:: What the task requires ::
Report each line of the data that has "purple" somewhere in it.
*** Data for processing Section Begins ***
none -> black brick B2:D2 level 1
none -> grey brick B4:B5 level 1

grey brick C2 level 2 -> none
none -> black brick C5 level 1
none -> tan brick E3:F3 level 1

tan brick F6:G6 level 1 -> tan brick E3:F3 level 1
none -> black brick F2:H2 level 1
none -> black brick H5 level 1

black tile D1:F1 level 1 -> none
*** Data for processing Section Ends ***
*** Data for processing Section Begins ***
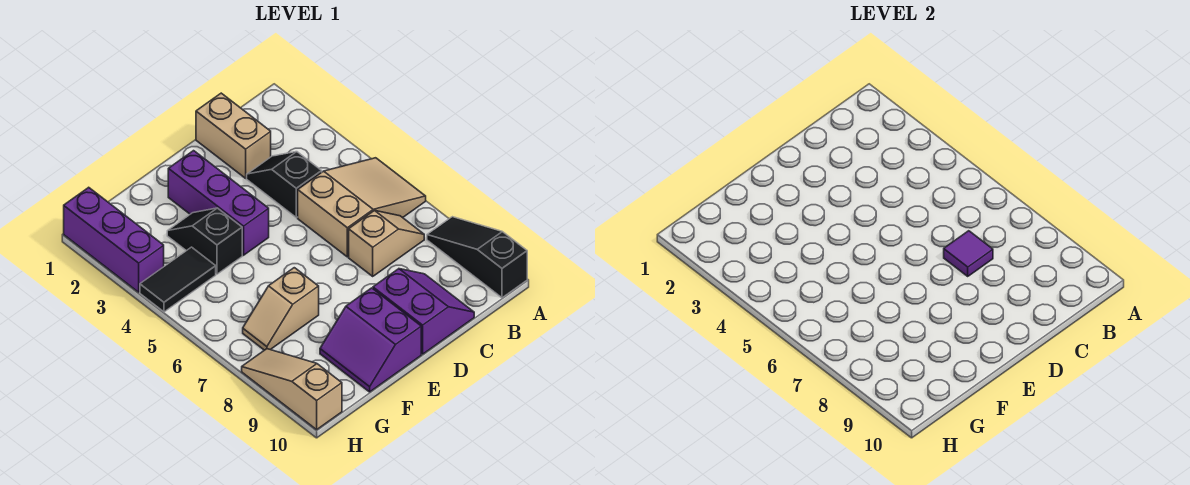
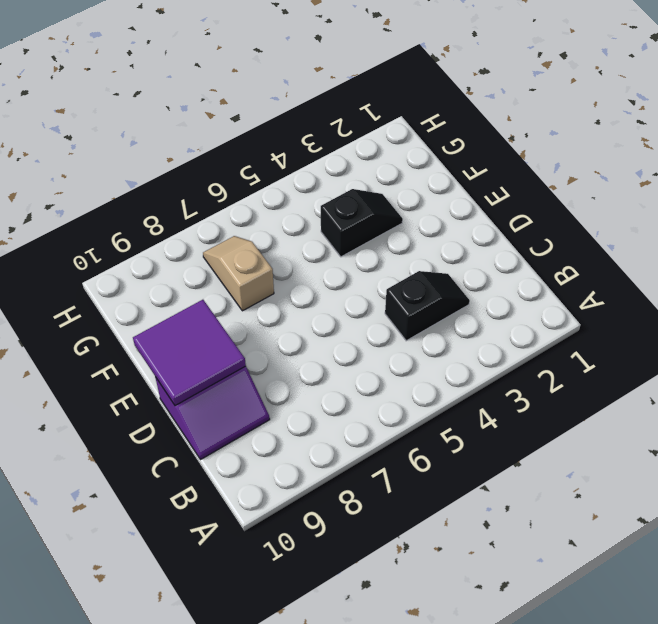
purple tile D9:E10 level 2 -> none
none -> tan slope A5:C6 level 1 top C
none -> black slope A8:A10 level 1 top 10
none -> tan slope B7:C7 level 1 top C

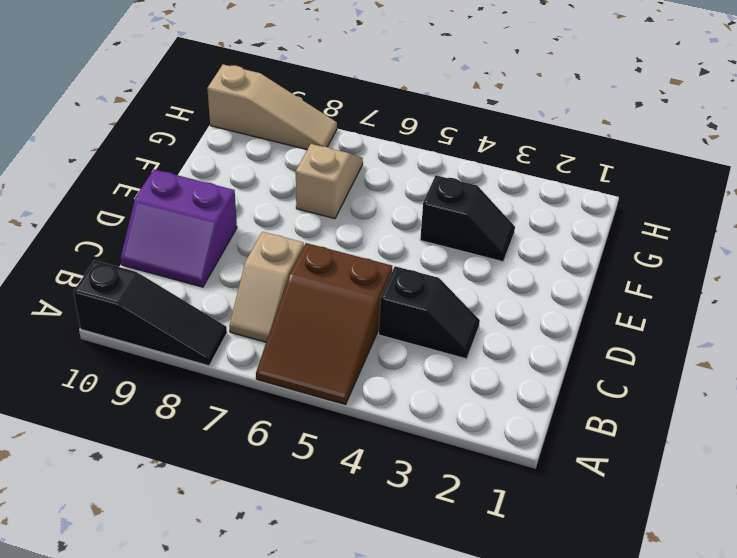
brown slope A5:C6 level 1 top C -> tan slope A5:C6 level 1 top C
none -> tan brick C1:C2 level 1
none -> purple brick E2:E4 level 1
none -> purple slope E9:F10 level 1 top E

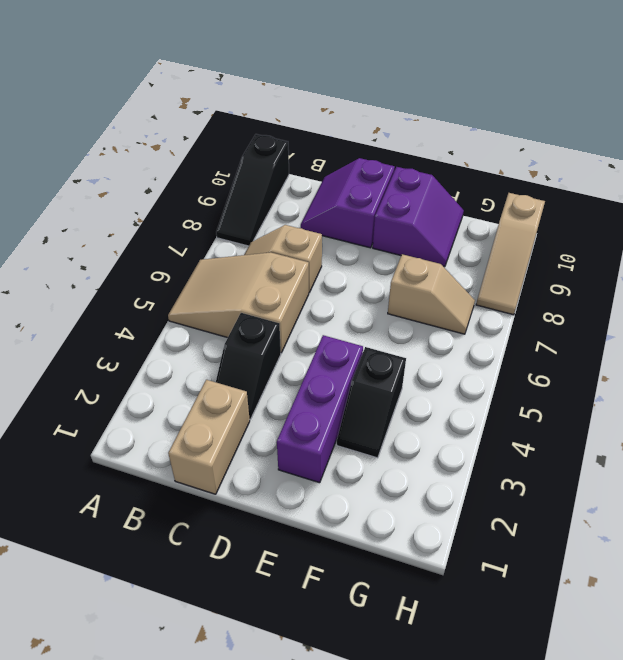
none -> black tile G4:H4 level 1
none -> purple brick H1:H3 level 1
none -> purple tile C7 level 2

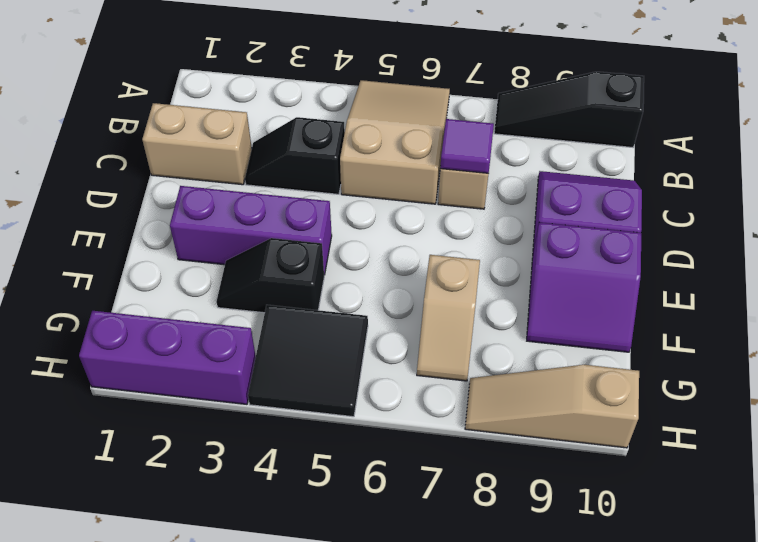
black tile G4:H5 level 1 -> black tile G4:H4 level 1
*** Data for processing Section Ends ***
:: Response to the exercise ::
purple tile D9:E10 level 2 -> none
none -> purple brick E2:E4 level 1
none -> purple slope E9:F10 level 1 top E
none -> purple brick H1:H3 level 1
none -> purple tile C7 level 2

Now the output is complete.